Select every line below containing the word "trapezoid".

── DATA ──

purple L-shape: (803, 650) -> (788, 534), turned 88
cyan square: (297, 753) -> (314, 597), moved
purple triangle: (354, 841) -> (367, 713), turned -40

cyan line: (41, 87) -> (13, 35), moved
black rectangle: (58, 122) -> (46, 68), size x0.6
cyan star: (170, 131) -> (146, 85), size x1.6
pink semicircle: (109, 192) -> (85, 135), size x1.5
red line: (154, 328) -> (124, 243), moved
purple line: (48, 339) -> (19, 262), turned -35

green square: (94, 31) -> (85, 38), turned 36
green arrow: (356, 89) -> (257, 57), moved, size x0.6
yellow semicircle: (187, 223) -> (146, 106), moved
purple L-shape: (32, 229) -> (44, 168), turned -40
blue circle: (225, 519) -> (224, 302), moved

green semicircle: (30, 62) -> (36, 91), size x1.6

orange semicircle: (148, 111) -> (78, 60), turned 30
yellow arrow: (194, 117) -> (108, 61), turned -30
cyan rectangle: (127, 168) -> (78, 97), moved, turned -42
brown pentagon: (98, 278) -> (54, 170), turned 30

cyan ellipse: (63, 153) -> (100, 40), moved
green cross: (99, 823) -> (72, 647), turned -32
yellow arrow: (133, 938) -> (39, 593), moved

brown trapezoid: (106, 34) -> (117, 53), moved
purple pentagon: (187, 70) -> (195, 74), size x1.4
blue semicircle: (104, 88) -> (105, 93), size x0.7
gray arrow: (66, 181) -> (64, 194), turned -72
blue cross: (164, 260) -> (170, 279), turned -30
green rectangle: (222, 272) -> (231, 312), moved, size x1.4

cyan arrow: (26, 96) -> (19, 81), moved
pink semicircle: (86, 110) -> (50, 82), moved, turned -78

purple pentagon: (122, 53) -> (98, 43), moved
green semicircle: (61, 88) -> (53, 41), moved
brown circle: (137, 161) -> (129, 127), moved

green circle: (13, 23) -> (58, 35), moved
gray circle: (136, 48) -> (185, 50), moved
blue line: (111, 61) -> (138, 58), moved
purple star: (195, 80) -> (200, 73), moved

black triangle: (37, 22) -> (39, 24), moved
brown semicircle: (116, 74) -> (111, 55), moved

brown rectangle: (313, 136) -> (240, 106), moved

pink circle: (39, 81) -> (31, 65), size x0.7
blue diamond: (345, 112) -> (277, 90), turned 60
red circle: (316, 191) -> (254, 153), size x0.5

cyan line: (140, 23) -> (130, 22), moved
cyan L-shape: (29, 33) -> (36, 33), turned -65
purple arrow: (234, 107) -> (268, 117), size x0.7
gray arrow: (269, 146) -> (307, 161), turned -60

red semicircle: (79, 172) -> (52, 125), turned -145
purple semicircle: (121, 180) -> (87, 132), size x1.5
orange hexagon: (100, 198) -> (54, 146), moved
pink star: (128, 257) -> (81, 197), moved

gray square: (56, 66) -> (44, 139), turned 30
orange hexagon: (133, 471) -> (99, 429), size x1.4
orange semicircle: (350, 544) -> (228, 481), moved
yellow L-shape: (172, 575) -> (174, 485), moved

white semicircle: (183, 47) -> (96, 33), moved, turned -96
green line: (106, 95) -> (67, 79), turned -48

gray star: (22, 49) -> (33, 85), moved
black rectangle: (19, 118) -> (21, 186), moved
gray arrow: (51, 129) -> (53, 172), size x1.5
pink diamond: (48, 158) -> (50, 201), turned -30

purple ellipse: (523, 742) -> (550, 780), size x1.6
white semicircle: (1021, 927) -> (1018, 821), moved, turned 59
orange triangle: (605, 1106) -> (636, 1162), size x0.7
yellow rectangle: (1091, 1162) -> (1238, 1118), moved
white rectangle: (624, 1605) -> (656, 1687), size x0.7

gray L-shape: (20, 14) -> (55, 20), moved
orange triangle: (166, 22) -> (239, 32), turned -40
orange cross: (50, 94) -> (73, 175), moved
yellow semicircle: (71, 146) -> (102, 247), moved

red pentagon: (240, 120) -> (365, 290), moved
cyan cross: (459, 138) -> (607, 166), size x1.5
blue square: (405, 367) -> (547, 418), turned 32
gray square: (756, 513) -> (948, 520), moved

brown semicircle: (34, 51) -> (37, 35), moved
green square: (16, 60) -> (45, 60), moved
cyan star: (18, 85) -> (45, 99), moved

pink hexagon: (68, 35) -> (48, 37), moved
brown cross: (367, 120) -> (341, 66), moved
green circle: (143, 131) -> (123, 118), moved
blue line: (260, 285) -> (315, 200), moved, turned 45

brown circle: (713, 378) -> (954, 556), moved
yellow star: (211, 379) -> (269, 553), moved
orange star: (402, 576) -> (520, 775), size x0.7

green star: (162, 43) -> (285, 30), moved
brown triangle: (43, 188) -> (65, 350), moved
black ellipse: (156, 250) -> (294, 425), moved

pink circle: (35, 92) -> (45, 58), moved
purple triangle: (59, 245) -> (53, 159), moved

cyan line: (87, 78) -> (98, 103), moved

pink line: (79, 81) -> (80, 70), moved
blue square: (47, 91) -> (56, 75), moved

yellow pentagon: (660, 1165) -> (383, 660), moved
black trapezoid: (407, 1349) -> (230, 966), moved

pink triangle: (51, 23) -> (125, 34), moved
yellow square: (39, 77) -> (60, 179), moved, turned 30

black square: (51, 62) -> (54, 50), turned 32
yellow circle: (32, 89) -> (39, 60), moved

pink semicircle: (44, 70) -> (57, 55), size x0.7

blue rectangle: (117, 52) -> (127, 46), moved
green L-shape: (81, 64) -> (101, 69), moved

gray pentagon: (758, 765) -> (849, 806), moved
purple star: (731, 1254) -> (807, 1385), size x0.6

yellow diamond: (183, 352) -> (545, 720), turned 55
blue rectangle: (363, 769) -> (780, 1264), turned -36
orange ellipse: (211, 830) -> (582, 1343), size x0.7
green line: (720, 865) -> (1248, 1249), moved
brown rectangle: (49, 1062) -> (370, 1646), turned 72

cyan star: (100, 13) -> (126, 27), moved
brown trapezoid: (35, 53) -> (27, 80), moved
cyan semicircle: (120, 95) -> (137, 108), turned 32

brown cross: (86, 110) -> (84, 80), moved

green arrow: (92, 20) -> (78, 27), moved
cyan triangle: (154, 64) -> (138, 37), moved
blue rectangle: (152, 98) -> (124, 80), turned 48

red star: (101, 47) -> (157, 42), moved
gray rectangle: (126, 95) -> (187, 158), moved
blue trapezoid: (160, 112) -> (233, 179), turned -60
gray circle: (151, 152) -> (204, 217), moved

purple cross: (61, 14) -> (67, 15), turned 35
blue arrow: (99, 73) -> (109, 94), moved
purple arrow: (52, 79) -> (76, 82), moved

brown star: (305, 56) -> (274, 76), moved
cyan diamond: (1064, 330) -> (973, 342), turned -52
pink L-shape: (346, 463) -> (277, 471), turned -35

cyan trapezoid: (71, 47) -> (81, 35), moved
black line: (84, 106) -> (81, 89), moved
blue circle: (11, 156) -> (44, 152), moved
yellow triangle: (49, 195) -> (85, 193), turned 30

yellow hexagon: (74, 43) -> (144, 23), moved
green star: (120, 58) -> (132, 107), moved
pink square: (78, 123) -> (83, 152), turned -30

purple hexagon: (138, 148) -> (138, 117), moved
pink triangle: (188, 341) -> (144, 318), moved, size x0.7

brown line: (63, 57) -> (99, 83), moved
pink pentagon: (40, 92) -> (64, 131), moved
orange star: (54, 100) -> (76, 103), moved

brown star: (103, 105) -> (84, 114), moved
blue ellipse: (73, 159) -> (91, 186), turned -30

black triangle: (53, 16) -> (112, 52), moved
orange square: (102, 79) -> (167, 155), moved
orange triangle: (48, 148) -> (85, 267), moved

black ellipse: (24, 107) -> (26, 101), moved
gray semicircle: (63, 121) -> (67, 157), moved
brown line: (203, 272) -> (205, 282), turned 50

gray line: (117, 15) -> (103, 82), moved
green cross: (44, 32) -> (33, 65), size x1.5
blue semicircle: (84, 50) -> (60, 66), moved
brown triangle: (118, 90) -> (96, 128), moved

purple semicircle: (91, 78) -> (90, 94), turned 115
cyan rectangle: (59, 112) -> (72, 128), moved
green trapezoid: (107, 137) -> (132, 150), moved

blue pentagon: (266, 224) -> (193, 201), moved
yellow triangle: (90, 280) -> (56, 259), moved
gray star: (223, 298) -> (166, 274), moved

───

SOLUTION:
brown trapezoid: (106, 34) -> (117, 53), moved
black trapezoid: (407, 1349) -> (230, 966), moved
brown trapezoid: (35, 53) -> (27, 80), moved
blue trapezoid: (160, 112) -> (233, 179), turned -60
cyan trapezoid: (71, 47) -> (81, 35), moved
green trapezoid: (107, 137) -> (132, 150), moved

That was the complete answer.